SUPPLIED INFORMATION >>
____

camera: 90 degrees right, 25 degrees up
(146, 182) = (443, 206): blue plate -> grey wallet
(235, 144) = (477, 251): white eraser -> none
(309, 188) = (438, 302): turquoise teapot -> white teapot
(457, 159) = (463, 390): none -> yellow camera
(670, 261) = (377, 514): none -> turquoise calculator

____

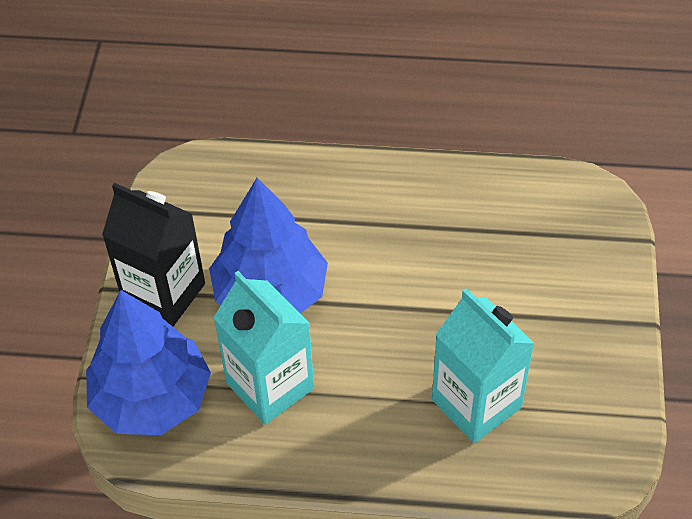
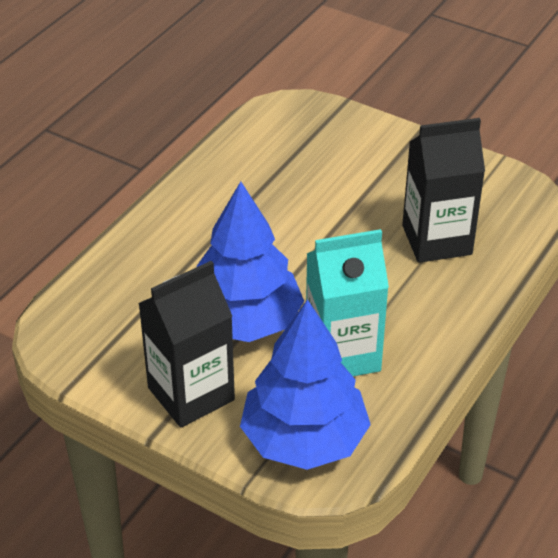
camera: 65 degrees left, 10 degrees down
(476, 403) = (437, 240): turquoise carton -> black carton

____

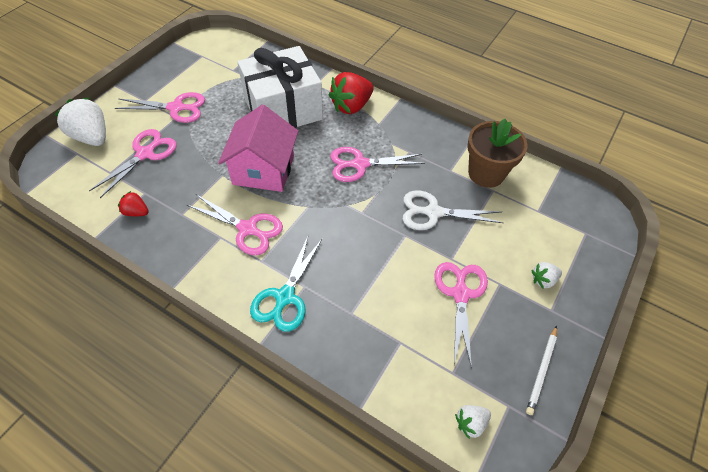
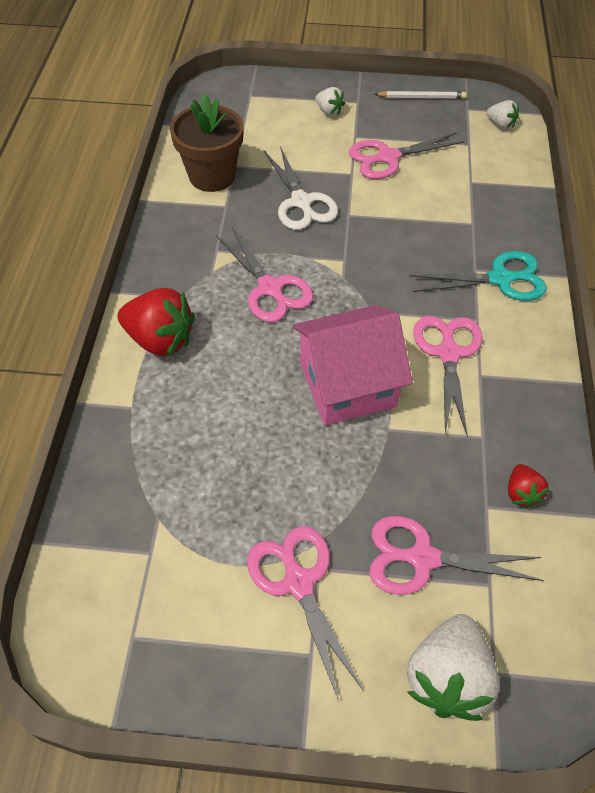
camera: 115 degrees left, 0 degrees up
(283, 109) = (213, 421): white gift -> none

____

Within the material above, the line with "(457, 159) = (463, 390): none" opens the range and the line with "(670, 261) = (377, 514): none" closes it; reproduce that range word for word.

ANSWER BOX >>
(457, 159) = (463, 390): none -> yellow camera
(670, 261) = (377, 514): none -> turquoise calculator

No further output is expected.